• **Problem description**:
Check every line of the data and copy the ones where "schottky" appears.

• **Extracted material**:
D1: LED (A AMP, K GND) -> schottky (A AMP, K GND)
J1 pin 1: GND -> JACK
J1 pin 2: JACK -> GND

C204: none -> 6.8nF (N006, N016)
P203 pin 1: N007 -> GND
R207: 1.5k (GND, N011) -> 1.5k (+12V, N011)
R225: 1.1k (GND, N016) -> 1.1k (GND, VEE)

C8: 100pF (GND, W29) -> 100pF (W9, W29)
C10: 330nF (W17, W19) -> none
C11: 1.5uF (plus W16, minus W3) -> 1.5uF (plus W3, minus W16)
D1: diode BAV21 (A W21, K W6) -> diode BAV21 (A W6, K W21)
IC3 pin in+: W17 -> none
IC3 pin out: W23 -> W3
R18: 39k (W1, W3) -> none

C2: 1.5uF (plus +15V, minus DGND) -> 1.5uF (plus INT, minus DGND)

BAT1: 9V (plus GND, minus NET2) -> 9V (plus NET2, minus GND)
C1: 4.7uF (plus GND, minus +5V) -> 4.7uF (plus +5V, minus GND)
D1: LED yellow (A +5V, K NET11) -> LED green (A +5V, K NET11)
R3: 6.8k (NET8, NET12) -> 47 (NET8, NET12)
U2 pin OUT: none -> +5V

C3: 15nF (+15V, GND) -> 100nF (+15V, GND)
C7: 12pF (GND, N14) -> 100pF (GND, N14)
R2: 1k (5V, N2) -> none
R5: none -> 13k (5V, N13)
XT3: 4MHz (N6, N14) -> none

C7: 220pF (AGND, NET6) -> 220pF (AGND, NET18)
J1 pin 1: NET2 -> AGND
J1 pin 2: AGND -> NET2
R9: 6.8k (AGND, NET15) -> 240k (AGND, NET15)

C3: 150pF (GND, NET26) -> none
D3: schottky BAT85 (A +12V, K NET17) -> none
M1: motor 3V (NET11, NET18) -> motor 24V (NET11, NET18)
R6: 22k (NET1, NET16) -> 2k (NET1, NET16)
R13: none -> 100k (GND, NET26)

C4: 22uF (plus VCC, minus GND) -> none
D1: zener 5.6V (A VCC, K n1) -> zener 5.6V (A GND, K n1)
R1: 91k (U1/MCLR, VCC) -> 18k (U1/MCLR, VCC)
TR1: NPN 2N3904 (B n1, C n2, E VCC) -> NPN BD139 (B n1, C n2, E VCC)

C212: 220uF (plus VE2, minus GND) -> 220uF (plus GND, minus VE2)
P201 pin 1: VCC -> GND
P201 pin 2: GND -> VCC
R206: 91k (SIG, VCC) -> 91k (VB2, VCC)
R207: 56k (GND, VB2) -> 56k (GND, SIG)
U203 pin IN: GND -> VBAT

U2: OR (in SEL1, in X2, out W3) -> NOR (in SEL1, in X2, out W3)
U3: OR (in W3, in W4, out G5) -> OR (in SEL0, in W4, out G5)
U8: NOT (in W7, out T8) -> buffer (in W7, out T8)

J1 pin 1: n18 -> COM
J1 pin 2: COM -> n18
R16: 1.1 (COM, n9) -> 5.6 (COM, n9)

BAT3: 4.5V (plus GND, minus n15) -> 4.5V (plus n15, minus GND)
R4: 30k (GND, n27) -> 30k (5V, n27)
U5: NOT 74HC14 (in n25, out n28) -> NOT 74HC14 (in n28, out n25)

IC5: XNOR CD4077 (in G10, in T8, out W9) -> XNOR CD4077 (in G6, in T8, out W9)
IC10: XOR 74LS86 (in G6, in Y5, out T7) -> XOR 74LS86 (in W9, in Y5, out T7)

• **Your solution**:
D1: LED (A AMP, K GND) -> schottky (A AMP, K GND)
D3: schottky BAT85 (A +12V, K NET17) -> none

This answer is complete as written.